* _WHAT TO DO_:
Only a slice of the listing below is wanted. Retype the lines from the one containing "R11: 430 (-5V, LED_A) -> 430 (CMP, LED_A)" through the one containing "TH1: 22k (GND, MIC) -> 100k (GND, MIC)", exactly, both ends included.

* _DATA TO PROCESS_:
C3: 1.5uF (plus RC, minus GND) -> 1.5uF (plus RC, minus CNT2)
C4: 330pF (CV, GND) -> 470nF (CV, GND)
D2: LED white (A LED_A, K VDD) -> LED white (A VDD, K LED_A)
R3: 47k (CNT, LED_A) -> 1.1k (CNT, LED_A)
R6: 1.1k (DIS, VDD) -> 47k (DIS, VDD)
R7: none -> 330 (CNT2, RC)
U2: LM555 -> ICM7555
--
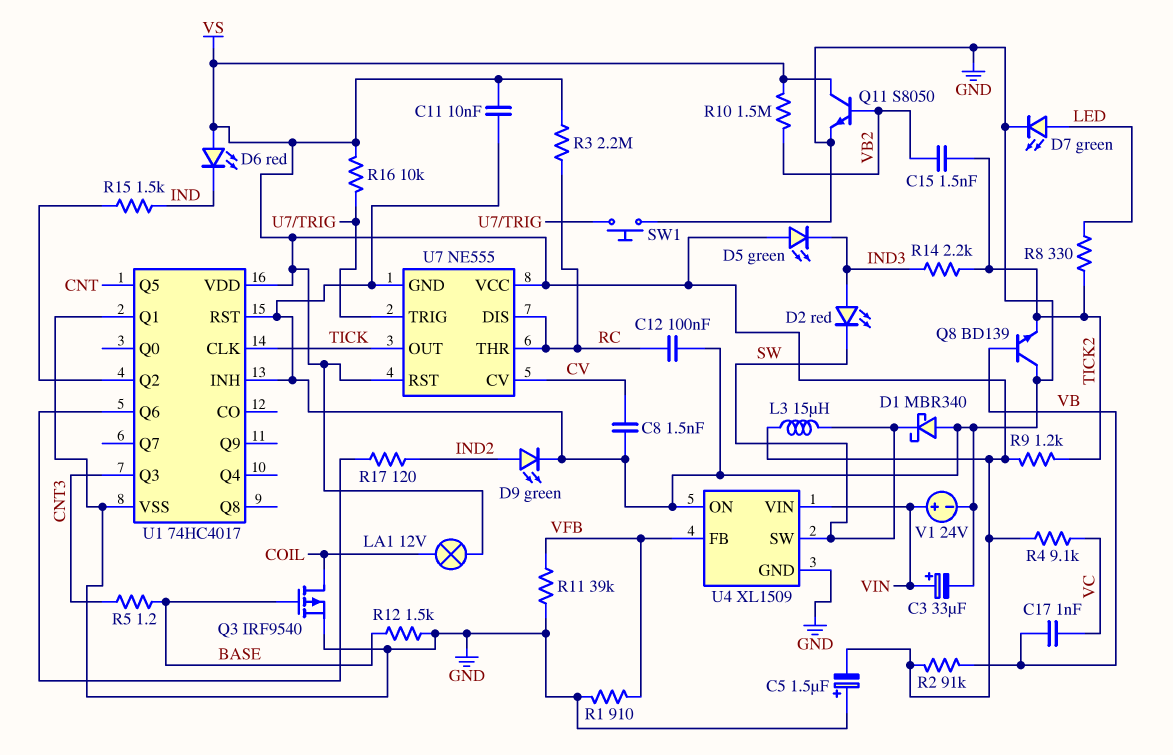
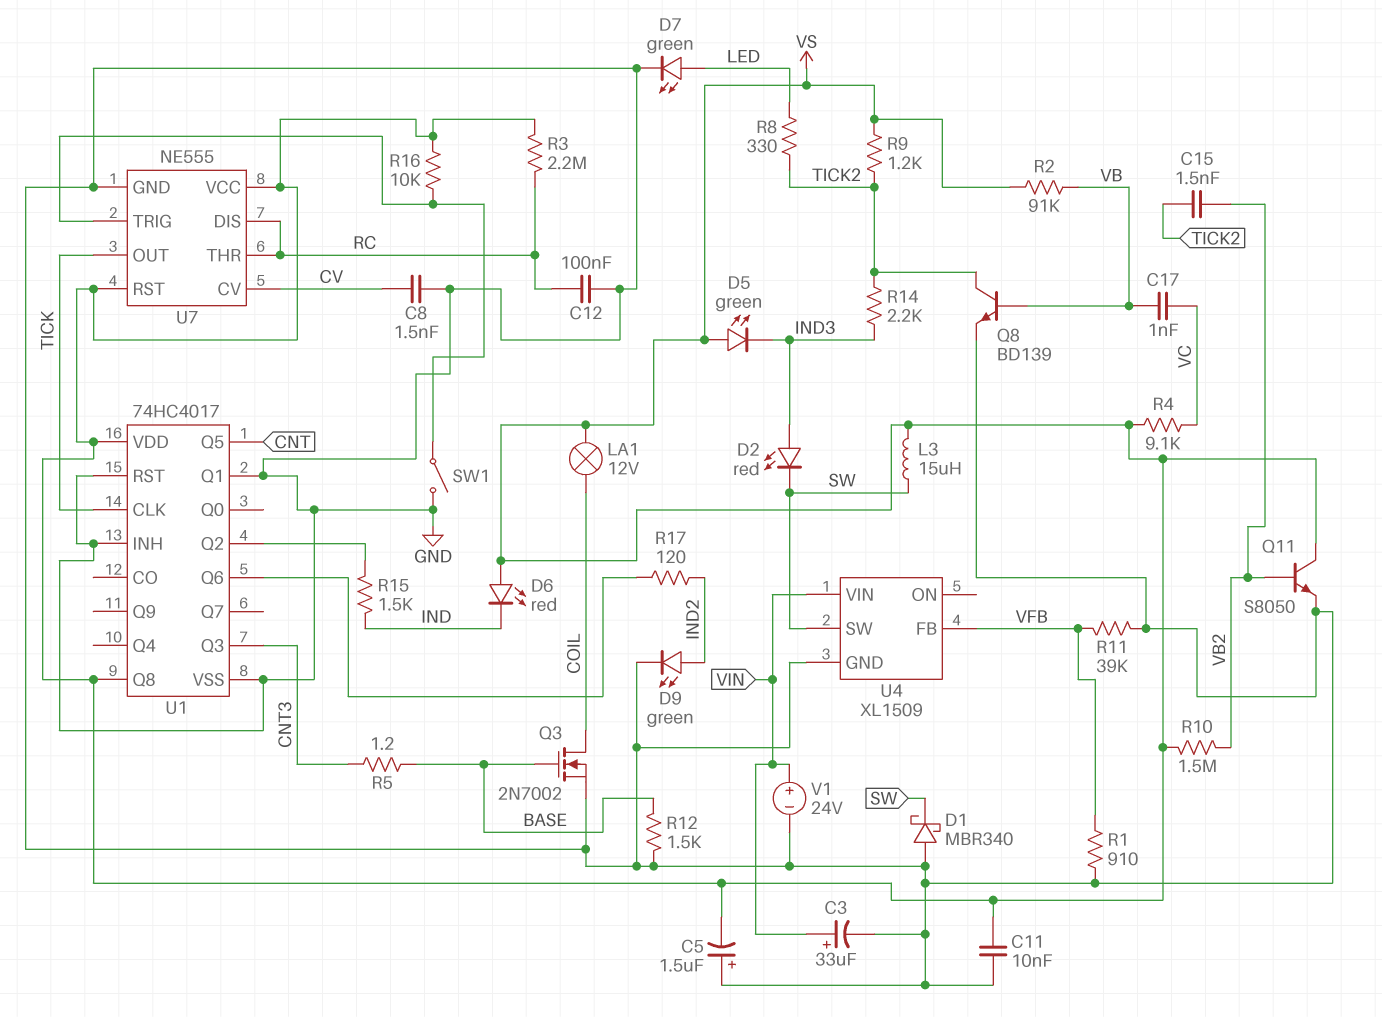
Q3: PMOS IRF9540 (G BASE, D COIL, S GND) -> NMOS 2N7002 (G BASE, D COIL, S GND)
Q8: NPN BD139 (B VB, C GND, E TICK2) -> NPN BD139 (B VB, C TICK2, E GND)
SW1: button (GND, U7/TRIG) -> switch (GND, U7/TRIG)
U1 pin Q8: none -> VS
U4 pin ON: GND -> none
...
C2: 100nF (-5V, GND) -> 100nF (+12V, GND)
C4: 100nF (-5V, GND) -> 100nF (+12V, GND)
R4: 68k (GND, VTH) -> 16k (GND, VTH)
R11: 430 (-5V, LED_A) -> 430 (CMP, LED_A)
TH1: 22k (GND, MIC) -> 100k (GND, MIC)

* _RESULT OF THIS EXERCISE_:
R11: 430 (-5V, LED_A) -> 430 (CMP, LED_A)
TH1: 22k (GND, MIC) -> 100k (GND, MIC)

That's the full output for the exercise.